Write out, word for word, only the lines from the one containing "window: (203, 90) -> (958, 584), width x0.69" through the final line of the data.

+===+

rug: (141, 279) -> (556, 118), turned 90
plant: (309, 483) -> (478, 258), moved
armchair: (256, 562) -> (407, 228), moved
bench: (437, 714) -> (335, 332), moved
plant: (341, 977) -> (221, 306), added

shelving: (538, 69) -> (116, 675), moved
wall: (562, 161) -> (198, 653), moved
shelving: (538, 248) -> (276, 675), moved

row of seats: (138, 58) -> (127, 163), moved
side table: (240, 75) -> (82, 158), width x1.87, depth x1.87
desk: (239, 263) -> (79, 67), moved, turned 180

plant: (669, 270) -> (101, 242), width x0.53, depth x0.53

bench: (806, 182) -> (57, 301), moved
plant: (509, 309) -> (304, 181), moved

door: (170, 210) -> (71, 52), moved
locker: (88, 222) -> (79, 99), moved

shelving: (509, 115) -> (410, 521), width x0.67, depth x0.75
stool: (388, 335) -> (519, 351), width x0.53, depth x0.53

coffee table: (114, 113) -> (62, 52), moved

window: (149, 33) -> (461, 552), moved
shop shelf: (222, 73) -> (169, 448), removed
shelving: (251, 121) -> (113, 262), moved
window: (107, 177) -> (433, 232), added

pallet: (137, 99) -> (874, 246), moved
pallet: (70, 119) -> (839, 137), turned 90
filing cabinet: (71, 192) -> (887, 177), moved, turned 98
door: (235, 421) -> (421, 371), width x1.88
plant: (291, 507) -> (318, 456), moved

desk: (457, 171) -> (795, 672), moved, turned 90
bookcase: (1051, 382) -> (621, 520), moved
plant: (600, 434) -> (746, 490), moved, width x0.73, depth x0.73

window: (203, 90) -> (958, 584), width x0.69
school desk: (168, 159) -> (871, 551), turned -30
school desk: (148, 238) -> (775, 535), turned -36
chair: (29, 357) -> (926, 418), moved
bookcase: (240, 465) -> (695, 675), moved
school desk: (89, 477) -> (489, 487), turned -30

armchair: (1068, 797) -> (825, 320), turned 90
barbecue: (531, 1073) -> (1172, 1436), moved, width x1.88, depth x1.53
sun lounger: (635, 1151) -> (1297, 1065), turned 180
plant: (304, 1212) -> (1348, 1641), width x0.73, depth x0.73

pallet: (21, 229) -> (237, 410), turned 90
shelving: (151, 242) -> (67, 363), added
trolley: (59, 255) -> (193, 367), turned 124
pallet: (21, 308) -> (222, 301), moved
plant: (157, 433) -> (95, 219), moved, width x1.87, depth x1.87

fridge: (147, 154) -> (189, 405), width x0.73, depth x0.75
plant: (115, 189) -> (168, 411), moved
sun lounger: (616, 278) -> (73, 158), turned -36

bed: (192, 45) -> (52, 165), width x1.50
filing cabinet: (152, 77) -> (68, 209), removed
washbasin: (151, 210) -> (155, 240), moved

+===+

**SOLUTION TO THE EXERCISE**.
window: (203, 90) -> (958, 584), width x0.69
school desk: (168, 159) -> (871, 551), turned -30
school desk: (148, 238) -> (775, 535), turned -36
chair: (29, 357) -> (926, 418), moved
bookcase: (240, 465) -> (695, 675), moved
school desk: (89, 477) -> (489, 487), turned -30

armchair: (1068, 797) -> (825, 320), turned 90
barbecue: (531, 1073) -> (1172, 1436), moved, width x1.88, depth x1.53
sun lounger: (635, 1151) -> (1297, 1065), turned 180
plant: (304, 1212) -> (1348, 1641), width x0.73, depth x0.73

pallet: (21, 229) -> (237, 410), turned 90
shelving: (151, 242) -> (67, 363), added
trolley: (59, 255) -> (193, 367), turned 124
pallet: (21, 308) -> (222, 301), moved
plant: (157, 433) -> (95, 219), moved, width x1.87, depth x1.87

fridge: (147, 154) -> (189, 405), width x0.73, depth x0.75
plant: (115, 189) -> (168, 411), moved
sun lounger: (616, 278) -> (73, 158), turned -36

bed: (192, 45) -> (52, 165), width x1.50
filing cabinet: (152, 77) -> (68, 209), removed
washbasin: (151, 210) -> (155, 240), moved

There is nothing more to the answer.